:: Assignment ::
Nothing should be left out: repeat all the data exactly.

═══ Stored data ═══

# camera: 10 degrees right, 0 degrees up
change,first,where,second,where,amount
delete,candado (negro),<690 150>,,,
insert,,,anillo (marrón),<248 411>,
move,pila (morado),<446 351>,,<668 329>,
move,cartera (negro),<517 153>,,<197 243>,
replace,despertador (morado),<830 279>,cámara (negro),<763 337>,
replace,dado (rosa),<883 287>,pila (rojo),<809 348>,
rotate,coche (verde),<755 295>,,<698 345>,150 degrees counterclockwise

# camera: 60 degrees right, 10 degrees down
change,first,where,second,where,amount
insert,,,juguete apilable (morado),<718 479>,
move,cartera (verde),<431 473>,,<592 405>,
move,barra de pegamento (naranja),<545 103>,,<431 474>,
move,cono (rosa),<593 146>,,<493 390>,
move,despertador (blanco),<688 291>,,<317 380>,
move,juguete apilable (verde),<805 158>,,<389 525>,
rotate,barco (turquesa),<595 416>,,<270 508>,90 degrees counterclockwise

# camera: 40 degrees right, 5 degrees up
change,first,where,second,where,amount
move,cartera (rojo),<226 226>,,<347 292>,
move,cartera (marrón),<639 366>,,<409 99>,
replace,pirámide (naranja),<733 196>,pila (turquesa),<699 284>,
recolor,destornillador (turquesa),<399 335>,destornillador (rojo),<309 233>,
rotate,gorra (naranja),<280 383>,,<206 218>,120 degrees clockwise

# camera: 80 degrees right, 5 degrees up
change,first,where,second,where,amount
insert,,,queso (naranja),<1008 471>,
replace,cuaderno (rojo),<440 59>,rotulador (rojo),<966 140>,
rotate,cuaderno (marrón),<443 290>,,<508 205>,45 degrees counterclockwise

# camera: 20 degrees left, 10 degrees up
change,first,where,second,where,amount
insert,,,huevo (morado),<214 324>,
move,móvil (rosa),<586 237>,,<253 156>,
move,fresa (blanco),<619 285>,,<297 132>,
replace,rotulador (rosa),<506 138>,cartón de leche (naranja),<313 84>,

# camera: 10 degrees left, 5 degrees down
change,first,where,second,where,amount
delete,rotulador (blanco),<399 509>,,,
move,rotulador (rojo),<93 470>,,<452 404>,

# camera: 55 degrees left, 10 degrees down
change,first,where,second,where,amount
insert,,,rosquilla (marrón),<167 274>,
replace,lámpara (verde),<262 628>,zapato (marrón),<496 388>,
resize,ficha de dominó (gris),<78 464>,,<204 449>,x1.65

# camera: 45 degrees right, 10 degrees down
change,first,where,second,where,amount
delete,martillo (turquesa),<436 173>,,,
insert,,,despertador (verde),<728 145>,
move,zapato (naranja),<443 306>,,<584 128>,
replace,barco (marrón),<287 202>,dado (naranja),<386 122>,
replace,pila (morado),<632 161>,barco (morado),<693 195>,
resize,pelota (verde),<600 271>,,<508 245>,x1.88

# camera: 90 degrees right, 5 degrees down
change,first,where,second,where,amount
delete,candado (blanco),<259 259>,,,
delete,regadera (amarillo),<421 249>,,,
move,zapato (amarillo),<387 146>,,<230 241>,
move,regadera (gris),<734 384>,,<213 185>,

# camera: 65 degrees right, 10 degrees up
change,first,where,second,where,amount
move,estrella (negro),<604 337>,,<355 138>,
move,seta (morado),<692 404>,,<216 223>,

═══

:: Answer to this task ::
# camera: 10 degrees right, 0 degrees up
change,first,where,second,where,amount
delete,candado (negro),<690 150>,,,
insert,,,anillo (marrón),<248 411>,
move,pila (morado),<446 351>,,<668 329>,
move,cartera (negro),<517 153>,,<197 243>,
replace,despertador (morado),<830 279>,cámara (negro),<763 337>,
replace,dado (rosa),<883 287>,pila (rojo),<809 348>,
rotate,coche (verde),<755 295>,,<698 345>,150 degrees counterclockwise

# camera: 60 degrees right, 10 degrees down
change,first,where,second,where,amount
insert,,,juguete apilable (morado),<718 479>,
move,cartera (verde),<431 473>,,<592 405>,
move,barra de pegamento (naranja),<545 103>,,<431 474>,
move,cono (rosa),<593 146>,,<493 390>,
move,despertador (blanco),<688 291>,,<317 380>,
move,juguete apilable (verde),<805 158>,,<389 525>,
rotate,barco (turquesa),<595 416>,,<270 508>,90 degrees counterclockwise

# camera: 40 degrees right, 5 degrees up
change,first,where,second,where,amount
move,cartera (rojo),<226 226>,,<347 292>,
move,cartera (marrón),<639 366>,,<409 99>,
replace,pirámide (naranja),<733 196>,pila (turquesa),<699 284>,
recolor,destornillador (turquesa),<399 335>,destornillador (rojo),<309 233>,
rotate,gorra (naranja),<280 383>,,<206 218>,120 degrees clockwise

# camera: 80 degrees right, 5 degrees up
change,first,where,second,where,amount
insert,,,queso (naranja),<1008 471>,
replace,cuaderno (rojo),<440 59>,rotulador (rojo),<966 140>,
rotate,cuaderno (marrón),<443 290>,,<508 205>,45 degrees counterclockwise

# camera: 20 degrees left, 10 degrees up
change,first,where,second,where,amount
insert,,,huevo (morado),<214 324>,
move,móvil (rosa),<586 237>,,<253 156>,
move,fresa (blanco),<619 285>,,<297 132>,
replace,rotulador (rosa),<506 138>,cartón de leche (naranja),<313 84>,

# camera: 10 degrees left, 5 degrees down
change,first,where,second,where,amount
delete,rotulador (blanco),<399 509>,,,
move,rotulador (rojo),<93 470>,,<452 404>,

# camera: 55 degrees left, 10 degrees down
change,first,where,second,where,amount
insert,,,rosquilla (marrón),<167 274>,
replace,lámpara (verde),<262 628>,zapato (marrón),<496 388>,
resize,ficha de dominó (gris),<78 464>,,<204 449>,x1.65

# camera: 45 degrees right, 10 degrees down
change,first,where,second,where,amount
delete,martillo (turquesa),<436 173>,,,
insert,,,despertador (verde),<728 145>,
move,zapato (naranja),<443 306>,,<584 128>,
replace,barco (marrón),<287 202>,dado (naranja),<386 122>,
replace,pila (morado),<632 161>,barco (morado),<693 195>,
resize,pelota (verde),<600 271>,,<508 245>,x1.88

# camera: 90 degrees right, 5 degrees down
change,first,where,second,where,amount
delete,candado (blanco),<259 259>,,,
delete,regadera (amarillo),<421 249>,,,
move,zapato (amarillo),<387 146>,,<230 241>,
move,regadera (gris),<734 384>,,<213 185>,

# camera: 65 degrees right, 10 degrees up
change,first,where,second,where,amount
move,estrella (negro),<604 337>,,<355 138>,
move,seta (morado),<692 404>,,<216 223>,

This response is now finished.